Try it: Copies of all lines that contain "scissors" are needed; take them from the data below.

Stored dataset items
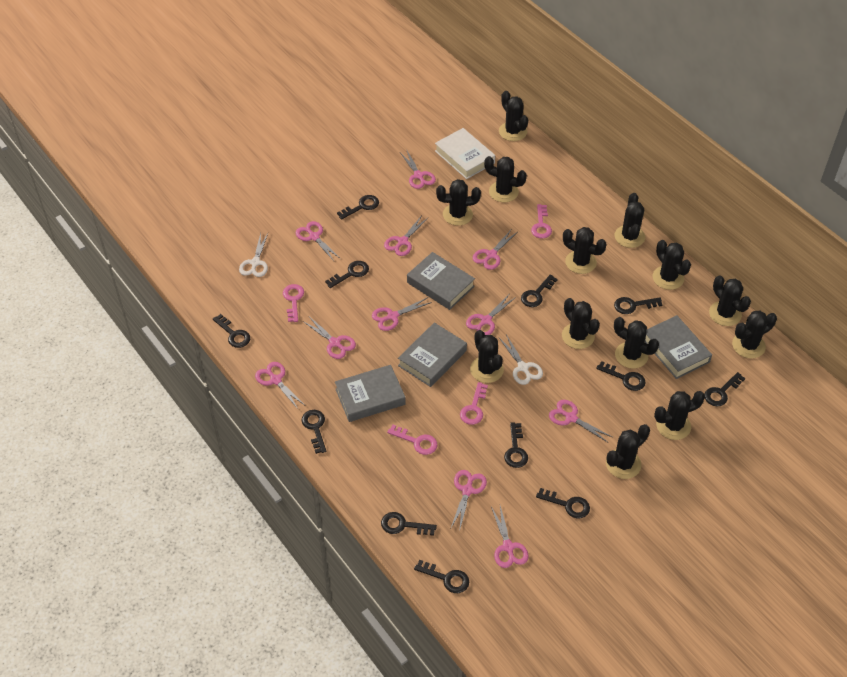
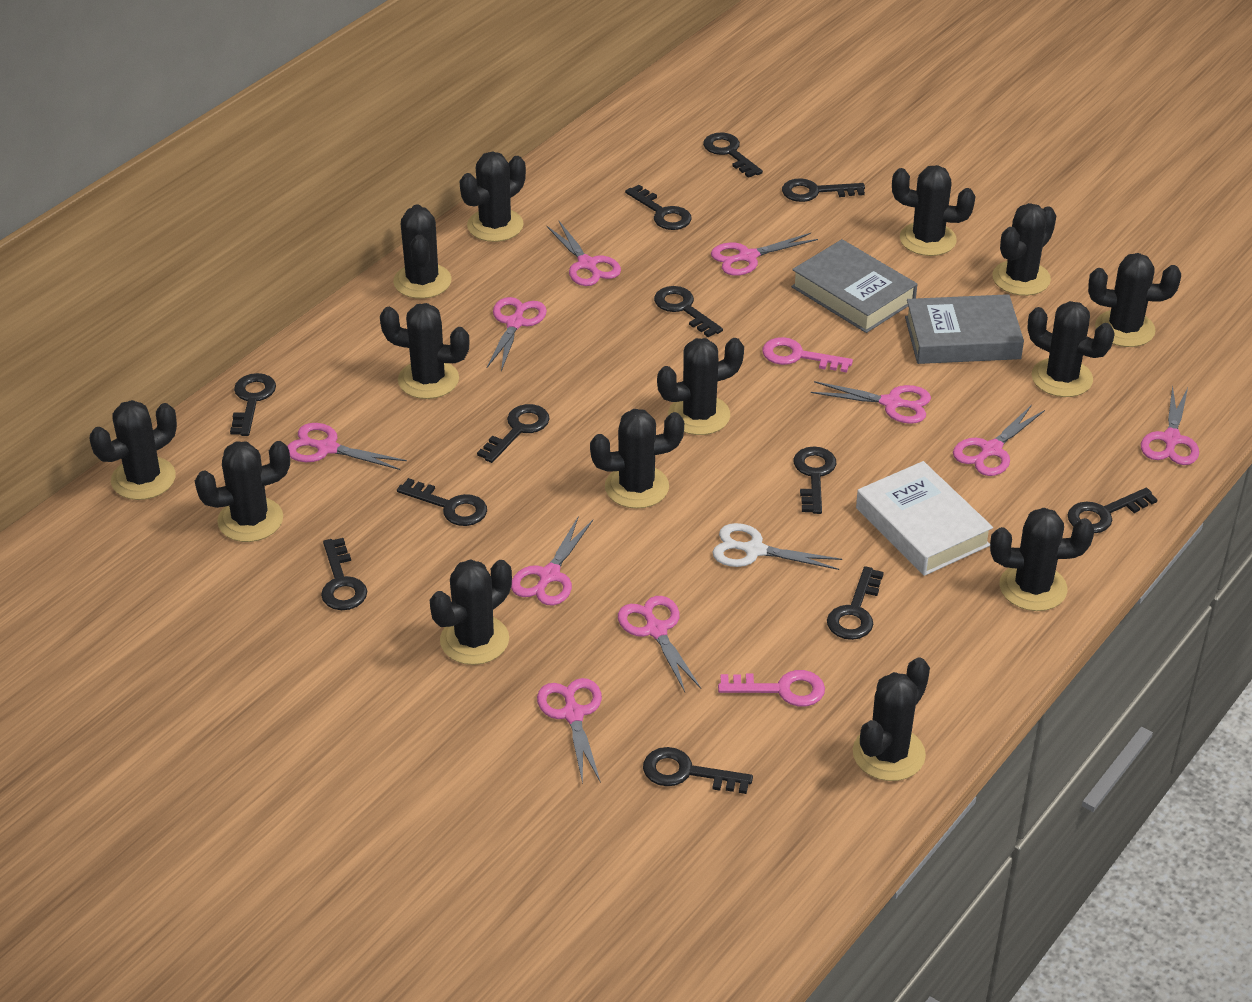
black cactus: 13 -> 14
grey book: 4 -> 2
pink key: 4 -> 2
pink scissors: 11 -> 10
white scissors: 2 -> 1

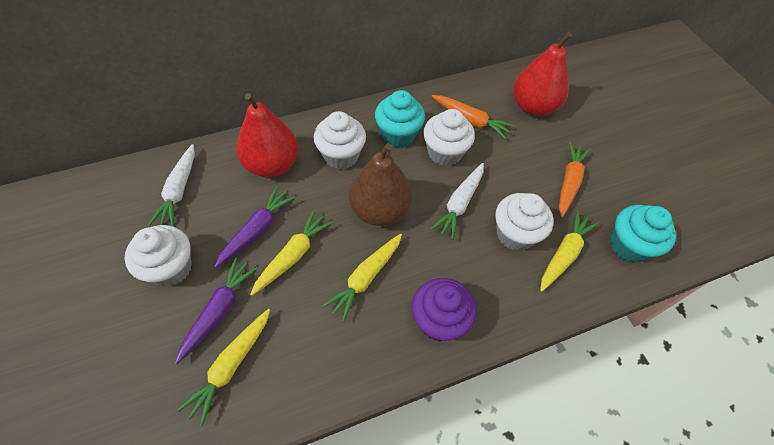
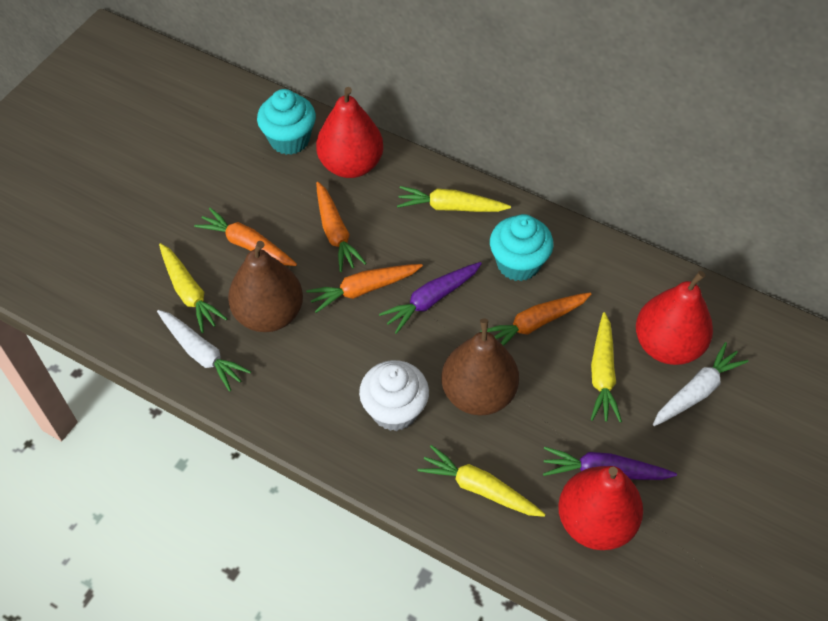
brown pear: 1 -> 2
orange carrot: 2 -> 4
purple cupcake: 1 -> 0
red pear: 2 -> 3
white cupcake: 4 -> 1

Output of the exercise:
pink scissors: 11 -> 10
white scissors: 2 -> 1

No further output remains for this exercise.